● **To do**: Omit all pictures. Quote the lines from the one with "red jar [419,168,457,214]" through the end of the listing below, exactly as they appear.

● **Input records**:

□ □ □

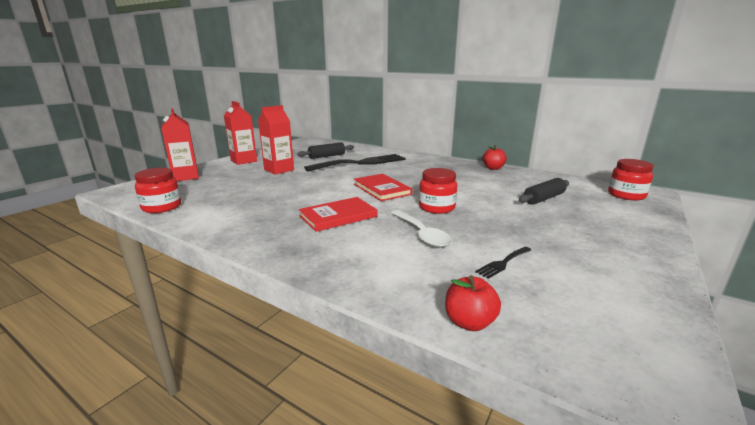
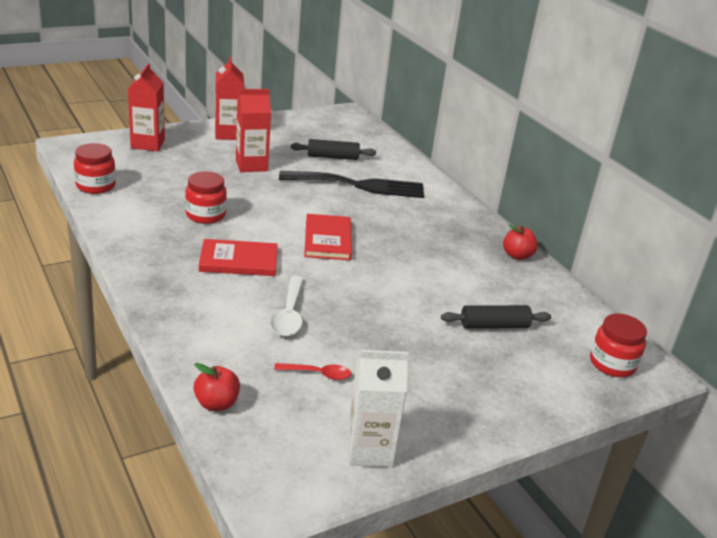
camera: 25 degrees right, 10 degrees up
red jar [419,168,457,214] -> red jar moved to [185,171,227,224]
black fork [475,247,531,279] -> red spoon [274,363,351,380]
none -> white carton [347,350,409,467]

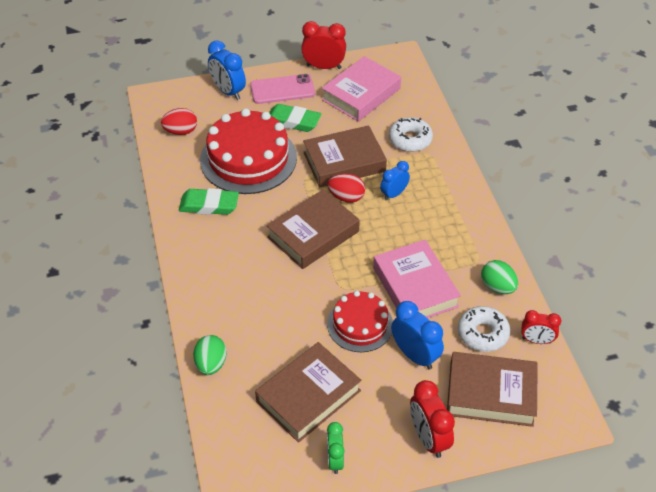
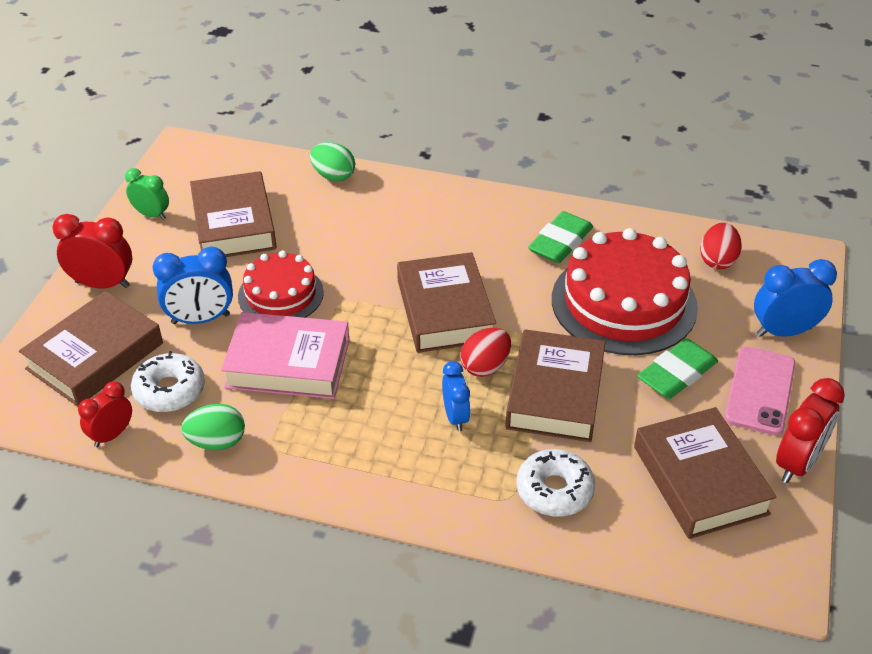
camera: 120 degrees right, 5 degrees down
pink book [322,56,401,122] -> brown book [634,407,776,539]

□ □ □

● **Result of the task**:
red jar [419,168,457,214] -> red jar moved to [185,171,227,224]
black fork [475,247,531,279] -> red spoon [274,363,351,380]
none -> white carton [347,350,409,467]

camera: 120 degrees right, 5 degrees down
pink book [322,56,401,122] -> brown book [634,407,776,539]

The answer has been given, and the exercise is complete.